### TASK GOAL
Go to the line that contains "STEPPER3 pin IN1: A2 -> 2". Restate that line and each one after it exactly, through the end of the records, without pictures.

### PROVIDED RECORDS

++++++

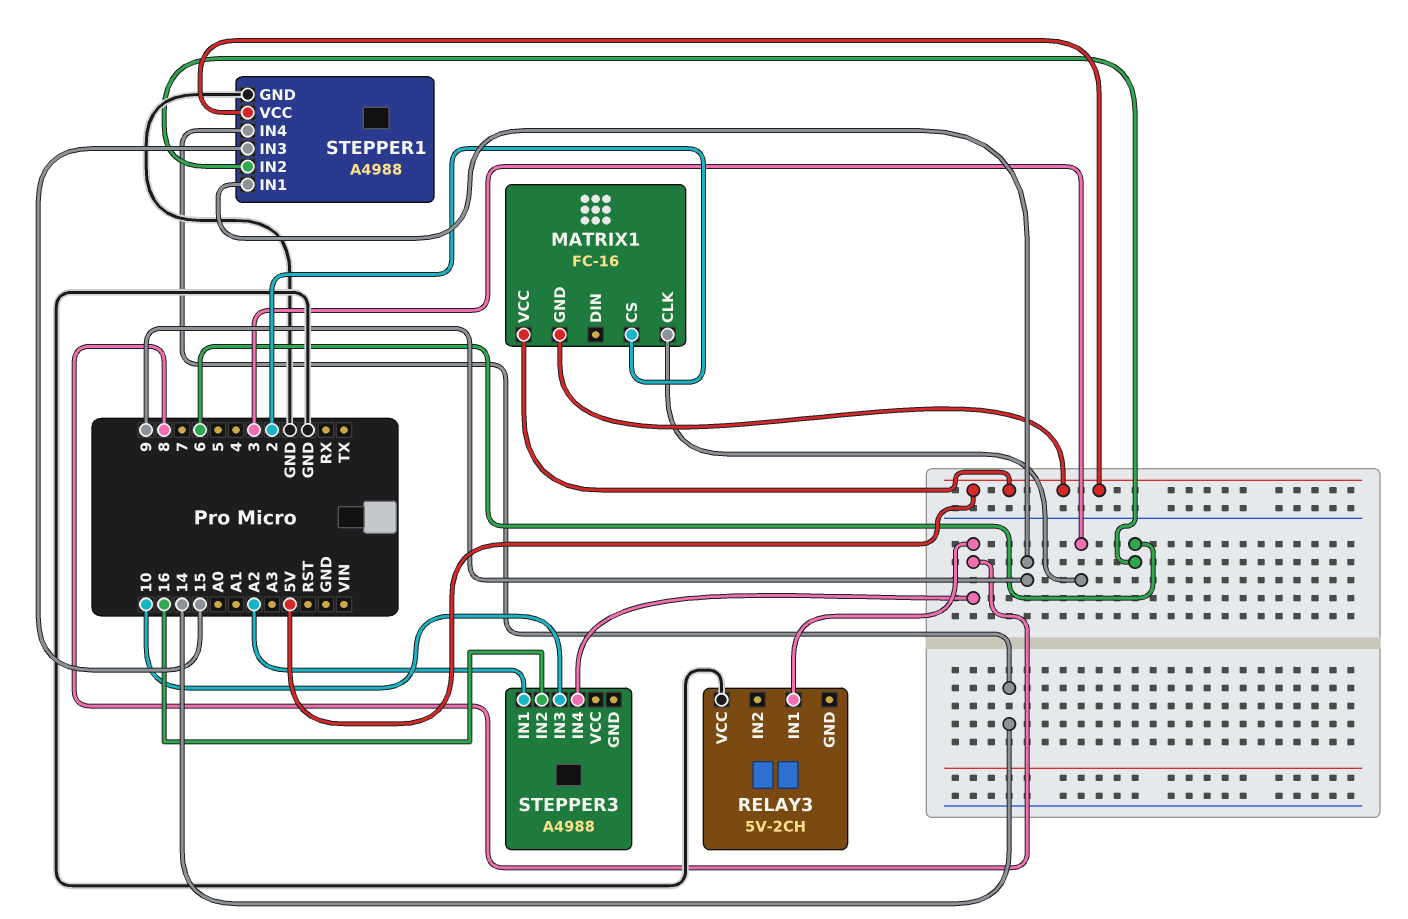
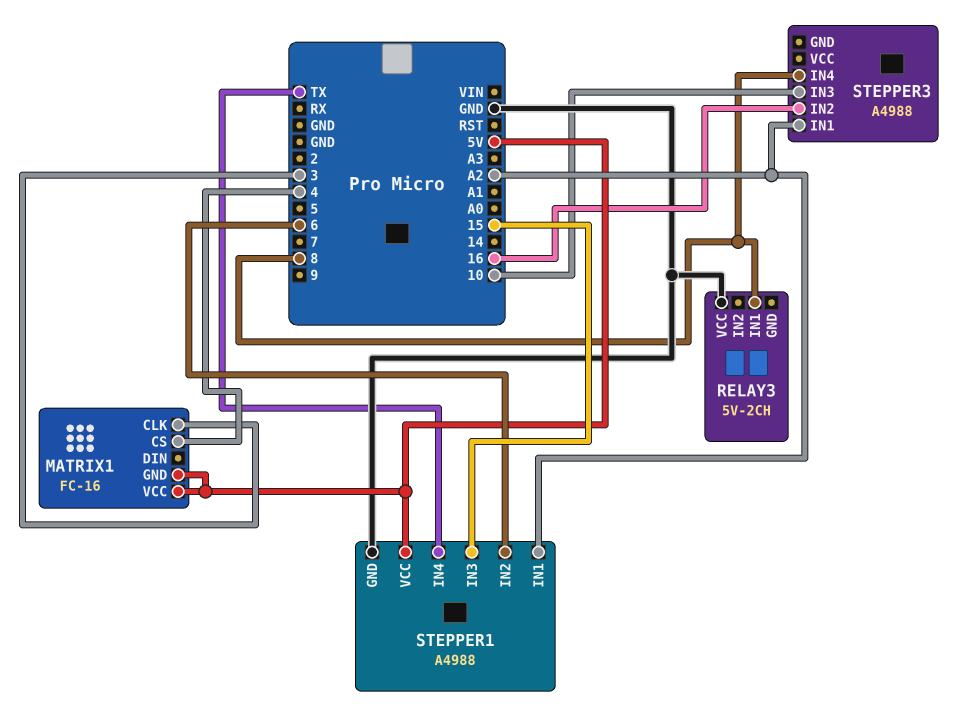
MATRIX1 pin CS: 2 -> 4
STEPPER1 pin IN1: 9 -> A2
STEPPER1 pin IN4: 14 -> TX

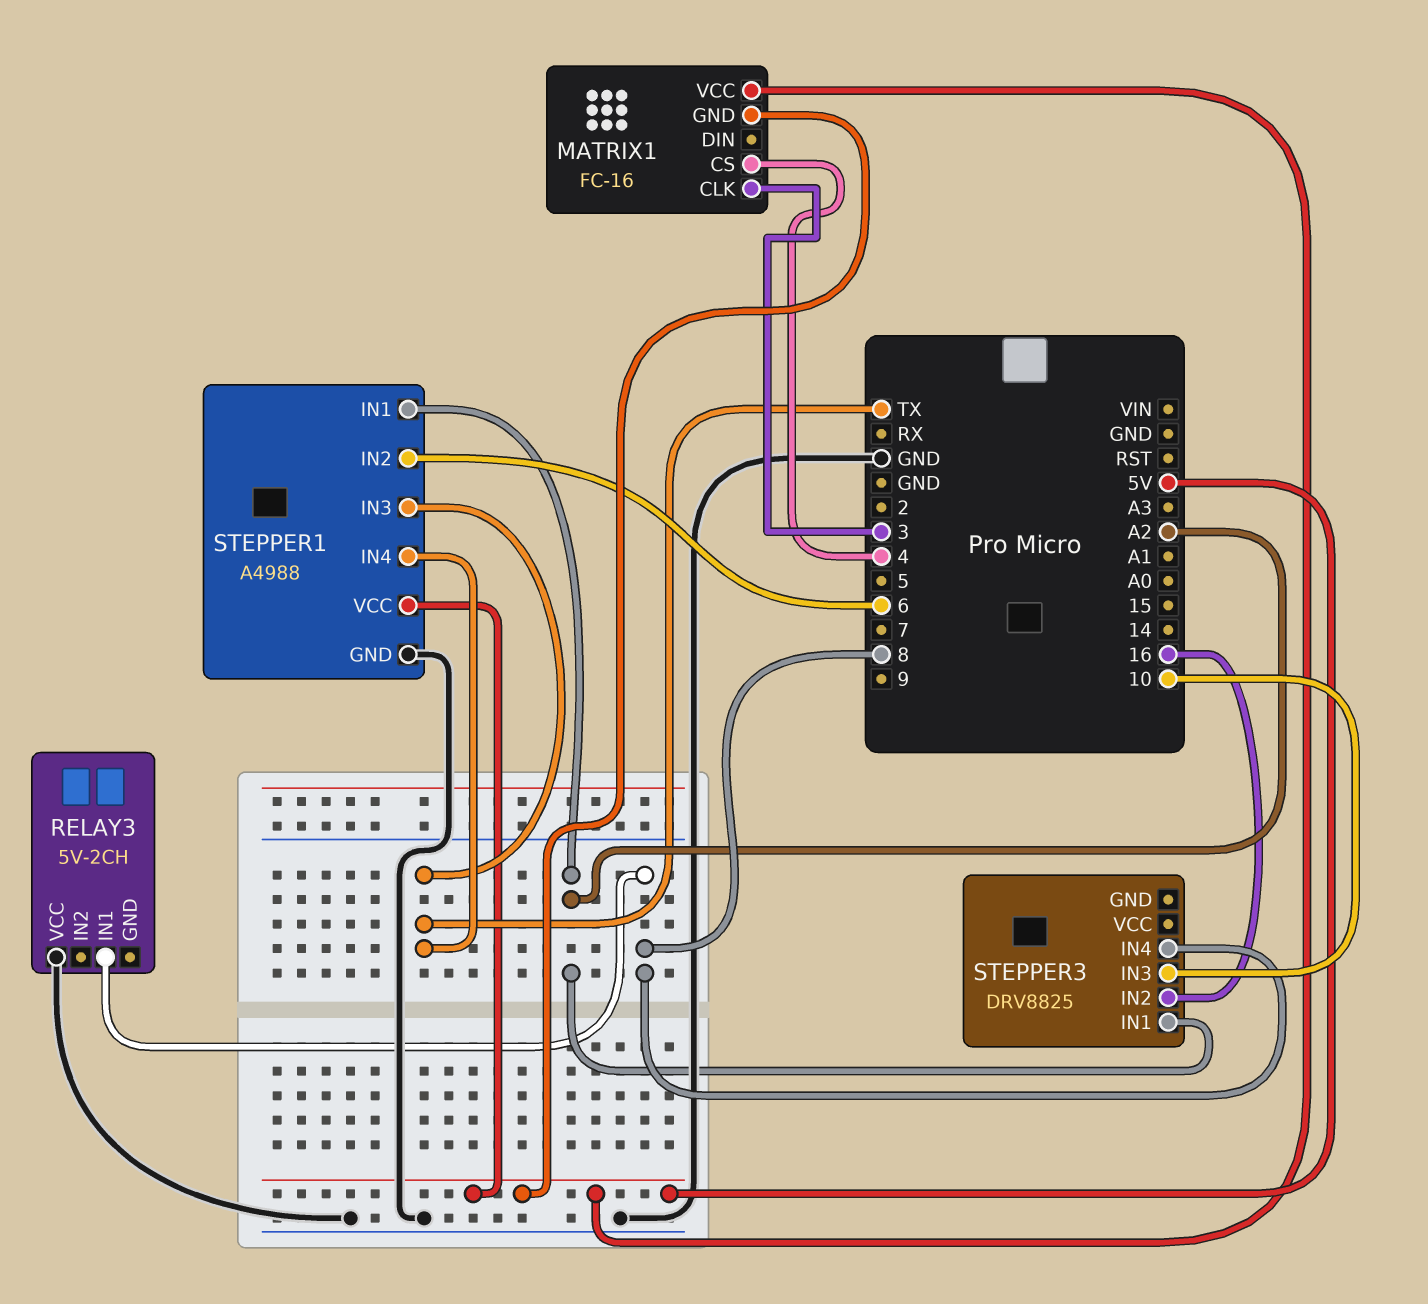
STEPPER1 pin IN3: 15 -> TX
STEPPER3: A4988 -> DRV8825

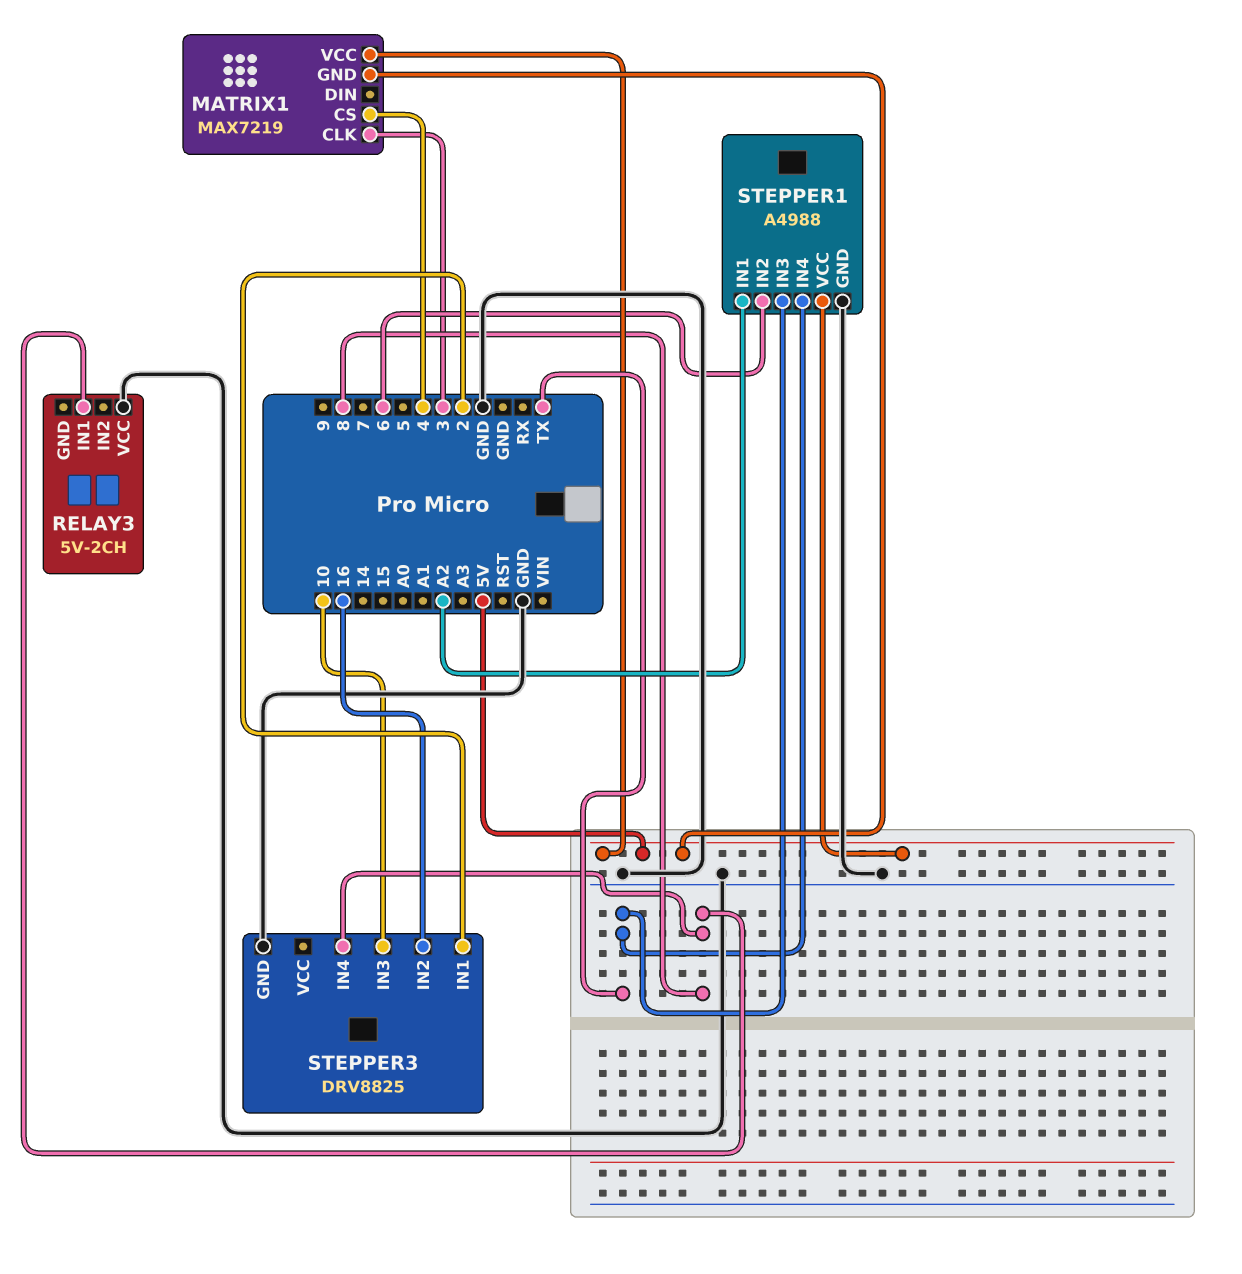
MATRIX1: FC-16 -> MAX7219
STEPPER3 pin GND: none -> GND
STEPPER3 pin IN1: A2 -> 2

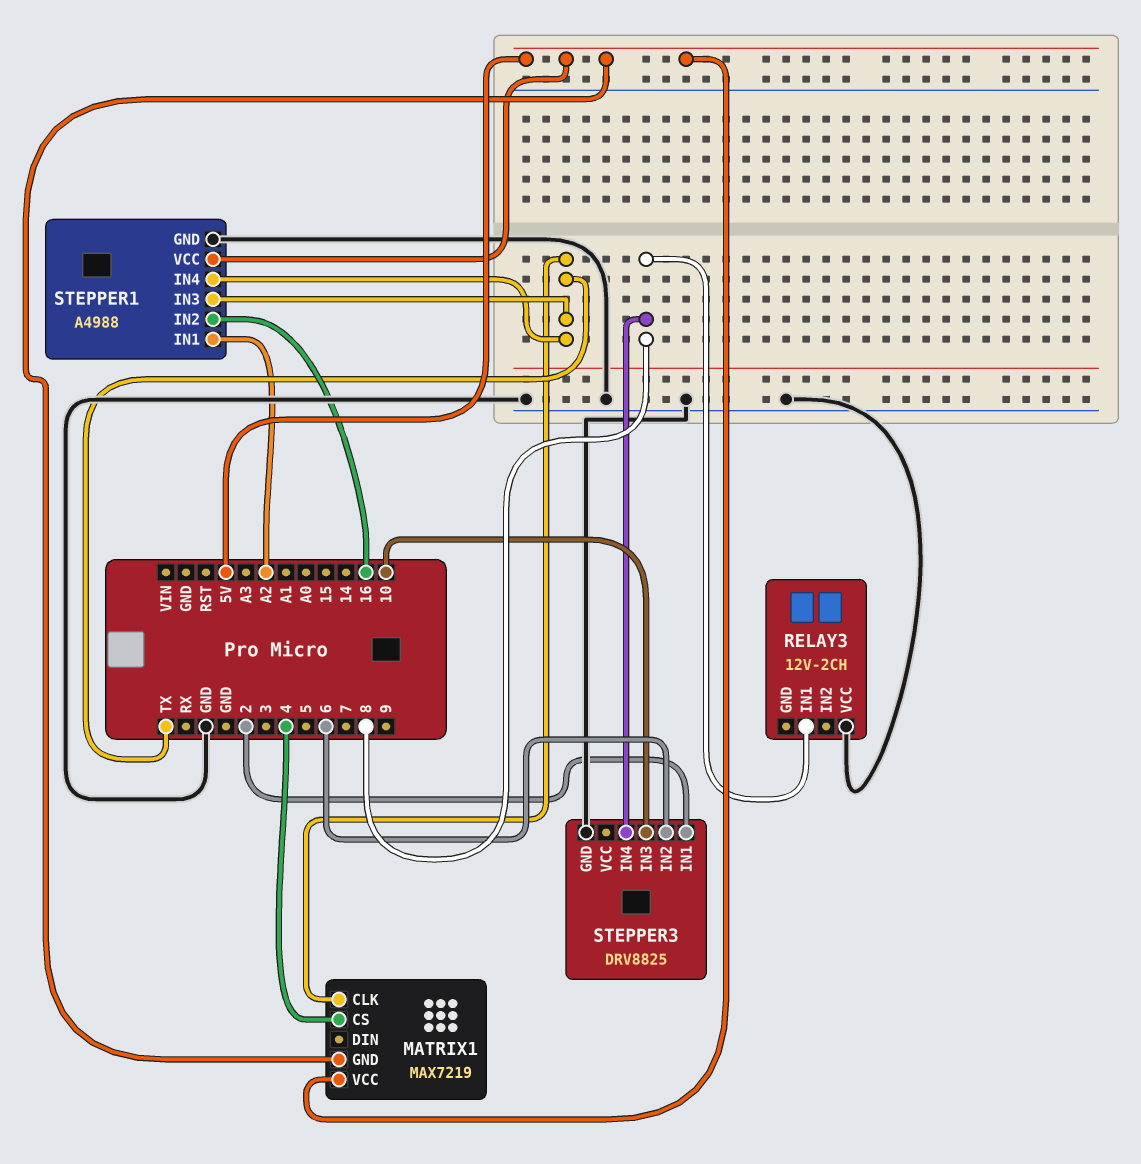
MATRIX1 pin CLK: 3 -> TX
RELAY3: 5V-2CH -> 12V-2CH
STEPPER1 pin IN2: 6 -> 16
STEPPER3 pin IN2: 16 -> 6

++++++

### EXERCISE SOLUTION
STEPPER3 pin IN1: A2 -> 2

MATRIX1 pin CLK: 3 -> TX
RELAY3: 5V-2CH -> 12V-2CH
STEPPER1 pin IN2: 6 -> 16
STEPPER3 pin IN2: 16 -> 6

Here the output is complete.